[Collected data entries]
+ + +
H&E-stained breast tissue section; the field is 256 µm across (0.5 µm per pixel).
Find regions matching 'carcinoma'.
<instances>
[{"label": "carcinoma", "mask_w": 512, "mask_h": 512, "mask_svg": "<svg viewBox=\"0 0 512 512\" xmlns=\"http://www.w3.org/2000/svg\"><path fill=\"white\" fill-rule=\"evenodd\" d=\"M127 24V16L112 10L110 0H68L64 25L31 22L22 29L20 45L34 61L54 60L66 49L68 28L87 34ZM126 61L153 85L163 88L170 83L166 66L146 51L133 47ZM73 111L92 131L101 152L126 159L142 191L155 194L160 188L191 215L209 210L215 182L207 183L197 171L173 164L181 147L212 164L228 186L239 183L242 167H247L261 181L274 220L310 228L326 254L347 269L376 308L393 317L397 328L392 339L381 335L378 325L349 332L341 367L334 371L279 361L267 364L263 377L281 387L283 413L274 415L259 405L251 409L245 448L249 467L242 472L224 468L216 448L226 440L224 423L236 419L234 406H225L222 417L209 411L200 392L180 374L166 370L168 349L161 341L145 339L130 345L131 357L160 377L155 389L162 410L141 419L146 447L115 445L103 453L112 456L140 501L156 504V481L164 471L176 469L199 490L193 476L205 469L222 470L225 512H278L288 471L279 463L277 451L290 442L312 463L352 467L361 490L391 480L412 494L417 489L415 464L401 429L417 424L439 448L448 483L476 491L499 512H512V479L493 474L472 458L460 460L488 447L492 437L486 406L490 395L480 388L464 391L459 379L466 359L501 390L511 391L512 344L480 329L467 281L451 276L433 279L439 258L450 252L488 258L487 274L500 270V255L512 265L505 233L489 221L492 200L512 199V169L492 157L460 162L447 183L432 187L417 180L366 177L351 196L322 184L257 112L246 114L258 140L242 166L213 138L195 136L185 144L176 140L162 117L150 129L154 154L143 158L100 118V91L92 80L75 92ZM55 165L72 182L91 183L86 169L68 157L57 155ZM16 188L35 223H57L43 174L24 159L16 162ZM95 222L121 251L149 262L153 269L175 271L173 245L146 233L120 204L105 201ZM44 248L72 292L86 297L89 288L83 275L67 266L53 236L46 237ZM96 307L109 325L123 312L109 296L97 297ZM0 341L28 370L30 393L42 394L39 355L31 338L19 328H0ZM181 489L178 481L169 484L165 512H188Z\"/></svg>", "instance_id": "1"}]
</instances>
+ + +
Written problem
Copy all the entries verbatim.

Output of the task
H&E-stained breast tissue section; the field is 256 µm across (0.5 µm per pixel).
Find regions matching 'carcinoma'.
<instances>
[{"label": "carcinoma", "mask_w": 512, "mask_h": 512, "mask_svg": "<svg viewBox=\"0 0 512 512\" xmlns=\"http://www.w3.org/2000/svg\"><path fill=\"white\" fill-rule=\"evenodd\" d=\"M127 24V16L112 10L110 0H68L64 25L31 22L22 29L20 45L34 61L54 60L66 49L68 28L87 34ZM126 61L153 85L163 88L170 83L166 66L146 51L133 47ZM73 111L92 131L101 152L126 159L142 191L155 194L160 188L191 215L209 210L215 182L207 183L197 171L173 164L181 147L212 164L228 186L239 183L242 167H247L261 181L274 220L310 228L326 254L347 269L376 308L393 317L397 328L392 339L381 335L378 325L349 332L341 367L334 371L279 361L267 364L263 377L281 387L283 413L274 415L259 405L251 409L245 448L249 467L242 472L224 468L216 448L226 440L224 423L236 419L234 406H225L222 417L209 411L200 392L180 374L166 370L168 349L161 341L145 339L130 345L131 357L160 377L155 389L162 410L141 419L146 447L115 445L103 453L112 456L140 501L156 504V481L164 471L176 469L199 490L193 476L205 469L222 470L225 512H278L288 471L279 463L277 451L290 442L312 463L352 467L361 490L391 480L412 494L417 489L415 464L401 429L417 424L439 448L448 483L476 491L499 512H512V479L493 474L472 458L460 460L488 447L492 437L486 406L490 395L480 388L464 391L459 379L466 359L501 390L511 391L512 344L480 329L467 281L451 276L433 279L439 258L450 252L488 258L487 274L500 270V255L512 265L505 233L489 221L492 200L512 199V169L492 157L460 162L447 183L432 187L417 180L366 177L351 196L322 184L257 112L246 114L258 140L242 166L213 138L195 136L185 144L176 140L162 117L150 129L154 154L143 158L100 118V91L92 80L75 92ZM55 165L72 182L91 183L86 169L68 157L57 155ZM16 188L35 223H57L43 174L24 159L16 162ZM95 222L121 251L149 262L153 269L175 271L173 245L146 233L120 204L105 201ZM44 248L72 292L86 297L89 288L83 275L67 266L53 236L46 237ZM96 307L109 325L123 312L109 296L97 297ZM0 341L28 370L30 393L42 394L39 355L31 338L19 328H0ZM181 489L178 481L169 484L165 512H188Z\"/></svg>", "instance_id": "1"}]
</instances>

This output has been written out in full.